* [EXERCISE] All of the data below is to be output exactly as written.

* [Change listing data]
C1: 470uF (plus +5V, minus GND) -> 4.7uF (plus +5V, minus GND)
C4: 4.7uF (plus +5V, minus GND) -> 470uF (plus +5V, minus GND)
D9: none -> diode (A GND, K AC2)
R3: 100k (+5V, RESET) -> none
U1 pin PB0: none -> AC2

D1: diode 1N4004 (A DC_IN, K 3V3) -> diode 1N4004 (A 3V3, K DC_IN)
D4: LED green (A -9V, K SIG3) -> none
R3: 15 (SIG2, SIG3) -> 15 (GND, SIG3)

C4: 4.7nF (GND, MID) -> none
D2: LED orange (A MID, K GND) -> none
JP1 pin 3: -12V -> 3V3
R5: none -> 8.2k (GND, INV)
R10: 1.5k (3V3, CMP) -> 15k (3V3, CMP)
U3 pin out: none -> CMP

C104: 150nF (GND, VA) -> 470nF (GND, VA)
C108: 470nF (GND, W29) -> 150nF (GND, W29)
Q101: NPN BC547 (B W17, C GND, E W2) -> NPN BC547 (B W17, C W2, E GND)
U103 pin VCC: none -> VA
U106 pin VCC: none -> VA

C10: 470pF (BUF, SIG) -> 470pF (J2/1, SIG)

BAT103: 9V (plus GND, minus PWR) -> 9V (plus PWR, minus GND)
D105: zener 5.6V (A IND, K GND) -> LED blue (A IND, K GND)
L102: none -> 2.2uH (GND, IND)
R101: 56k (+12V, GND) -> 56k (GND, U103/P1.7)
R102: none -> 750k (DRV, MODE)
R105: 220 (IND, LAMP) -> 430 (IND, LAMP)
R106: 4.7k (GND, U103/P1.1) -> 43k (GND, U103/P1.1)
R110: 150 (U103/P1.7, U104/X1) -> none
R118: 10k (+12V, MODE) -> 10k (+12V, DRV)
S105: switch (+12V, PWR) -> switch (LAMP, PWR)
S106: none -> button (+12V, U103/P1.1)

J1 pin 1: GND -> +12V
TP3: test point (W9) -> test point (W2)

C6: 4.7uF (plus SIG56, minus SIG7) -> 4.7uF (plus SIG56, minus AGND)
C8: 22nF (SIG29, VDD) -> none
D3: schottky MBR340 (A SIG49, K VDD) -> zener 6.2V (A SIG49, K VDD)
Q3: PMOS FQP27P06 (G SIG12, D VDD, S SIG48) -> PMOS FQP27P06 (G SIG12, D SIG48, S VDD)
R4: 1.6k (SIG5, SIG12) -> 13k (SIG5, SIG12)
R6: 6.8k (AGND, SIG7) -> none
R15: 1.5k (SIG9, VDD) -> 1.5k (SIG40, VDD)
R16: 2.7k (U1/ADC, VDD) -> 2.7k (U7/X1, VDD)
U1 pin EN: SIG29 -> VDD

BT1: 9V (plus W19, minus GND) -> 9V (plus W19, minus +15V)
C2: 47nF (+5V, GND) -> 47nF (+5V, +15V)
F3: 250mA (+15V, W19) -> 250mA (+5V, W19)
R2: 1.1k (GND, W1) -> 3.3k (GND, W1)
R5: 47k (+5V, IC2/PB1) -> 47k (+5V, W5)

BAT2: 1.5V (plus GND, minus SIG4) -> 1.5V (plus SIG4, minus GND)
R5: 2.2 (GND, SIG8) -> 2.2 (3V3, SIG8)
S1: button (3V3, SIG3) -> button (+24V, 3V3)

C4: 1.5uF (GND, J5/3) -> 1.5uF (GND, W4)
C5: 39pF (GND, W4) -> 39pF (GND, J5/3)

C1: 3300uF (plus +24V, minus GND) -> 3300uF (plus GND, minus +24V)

* [COMPLETED TASK]
C1: 470uF (plus +5V, minus GND) -> 4.7uF (plus +5V, minus GND)
C4: 4.7uF (plus +5V, minus GND) -> 470uF (plus +5V, minus GND)
D9: none -> diode (A GND, K AC2)
R3: 100k (+5V, RESET) -> none
U1 pin PB0: none -> AC2

D1: diode 1N4004 (A DC_IN, K 3V3) -> diode 1N4004 (A 3V3, K DC_IN)
D4: LED green (A -9V, K SIG3) -> none
R3: 15 (SIG2, SIG3) -> 15 (GND, SIG3)

C4: 4.7nF (GND, MID) -> none
D2: LED orange (A MID, K GND) -> none
JP1 pin 3: -12V -> 3V3
R5: none -> 8.2k (GND, INV)
R10: 1.5k (3V3, CMP) -> 15k (3V3, CMP)
U3 pin out: none -> CMP

C104: 150nF (GND, VA) -> 470nF (GND, VA)
C108: 470nF (GND, W29) -> 150nF (GND, W29)
Q101: NPN BC547 (B W17, C GND, E W2) -> NPN BC547 (B W17, C W2, E GND)
U103 pin VCC: none -> VA
U106 pin VCC: none -> VA

C10: 470pF (BUF, SIG) -> 470pF (J2/1, SIG)

BAT103: 9V (plus GND, minus PWR) -> 9V (plus PWR, minus GND)
D105: zener 5.6V (A IND, K GND) -> LED blue (A IND, K GND)
L102: none -> 2.2uH (GND, IND)
R101: 56k (+12V, GND) -> 56k (GND, U103/P1.7)
R102: none -> 750k (DRV, MODE)
R105: 220 (IND, LAMP) -> 430 (IND, LAMP)
R106: 4.7k (GND, U103/P1.1) -> 43k (GND, U103/P1.1)
R110: 150 (U103/P1.7, U104/X1) -> none
R118: 10k (+12V, MODE) -> 10k (+12V, DRV)
S105: switch (+12V, PWR) -> switch (LAMP, PWR)
S106: none -> button (+12V, U103/P1.1)

J1 pin 1: GND -> +12V
TP3: test point (W9) -> test point (W2)

C6: 4.7uF (plus SIG56, minus SIG7) -> 4.7uF (plus SIG56, minus AGND)
C8: 22nF (SIG29, VDD) -> none
D3: schottky MBR340 (A SIG49, K VDD) -> zener 6.2V (A SIG49, K VDD)
Q3: PMOS FQP27P06 (G SIG12, D VDD, S SIG48) -> PMOS FQP27P06 (G SIG12, D SIG48, S VDD)
R4: 1.6k (SIG5, SIG12) -> 13k (SIG5, SIG12)
R6: 6.8k (AGND, SIG7) -> none
R15: 1.5k (SIG9, VDD) -> 1.5k (SIG40, VDD)
R16: 2.7k (U1/ADC, VDD) -> 2.7k (U7/X1, VDD)
U1 pin EN: SIG29 -> VDD

BT1: 9V (plus W19, minus GND) -> 9V (plus W19, minus +15V)
C2: 47nF (+5V, GND) -> 47nF (+5V, +15V)
F3: 250mA (+15V, W19) -> 250mA (+5V, W19)
R2: 1.1k (GND, W1) -> 3.3k (GND, W1)
R5: 47k (+5V, IC2/PB1) -> 47k (+5V, W5)

BAT2: 1.5V (plus GND, minus SIG4) -> 1.5V (plus SIG4, minus GND)
R5: 2.2 (GND, SIG8) -> 2.2 (3V3, SIG8)
S1: button (3V3, SIG3) -> button (+24V, 3V3)

C4: 1.5uF (GND, J5/3) -> 1.5uF (GND, W4)
C5: 39pF (GND, W4) -> 39pF (GND, J5/3)

C1: 3300uF (plus +24V, minus GND) -> 3300uF (plus GND, minus +24V)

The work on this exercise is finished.